» Exercise aim
Filter the listing below, keeping every line that holds "black".

» Recorded information
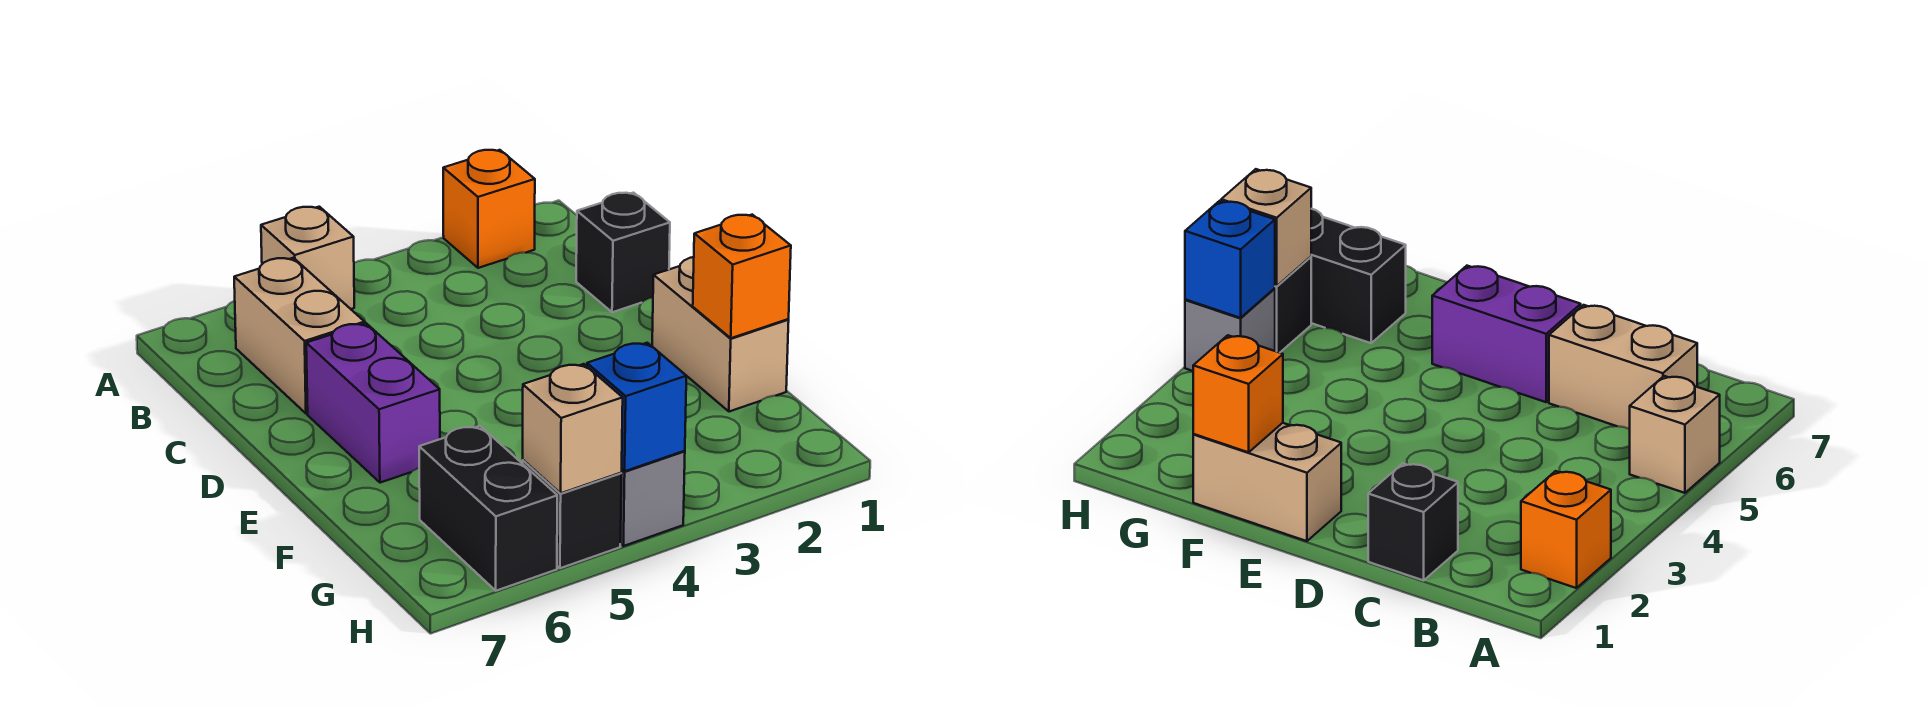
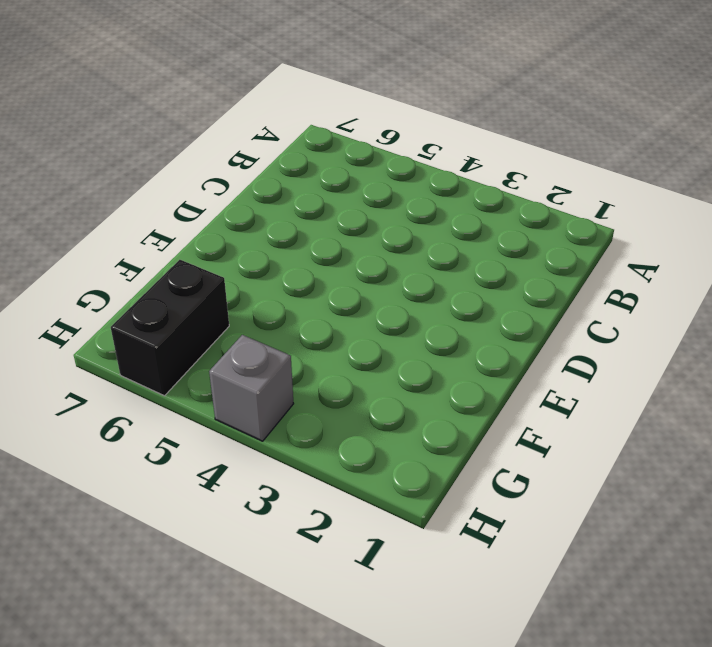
none -> orange brick A2 level 1
none -> tan brick A5 level 1
none -> tan brick B6:C6 level 1

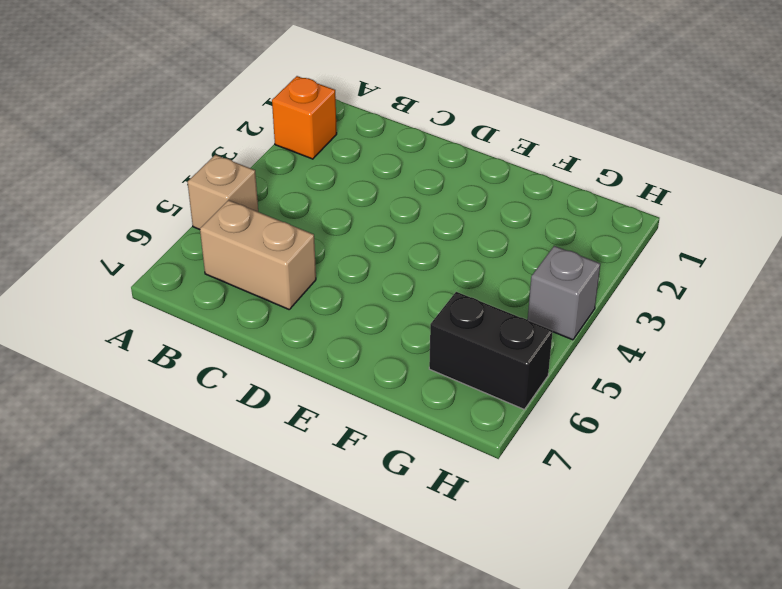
none -> black brick C1 level 1
none -> purple brick D6:E6 level 1
none -> tan brick E1:F1 level 1

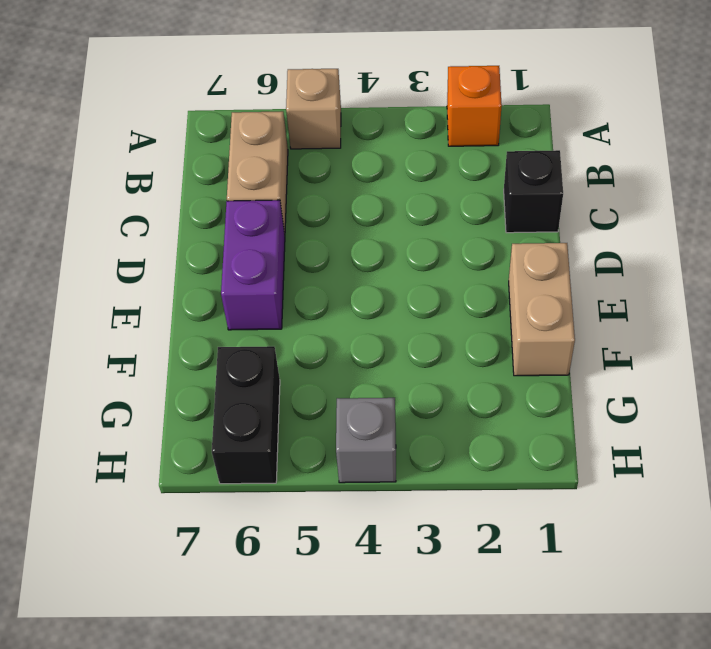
none -> black brick H5 level 1
none -> orange brick F1 level 2
none -> blue brick H4 level 2

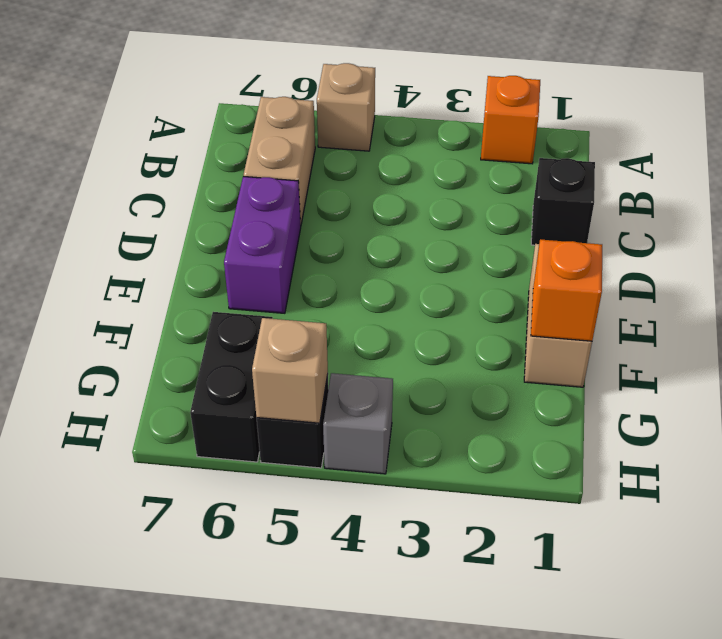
none -> blue brick H4 level 2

» Result of the exercise
none -> black brick C1 level 1
none -> black brick H5 level 1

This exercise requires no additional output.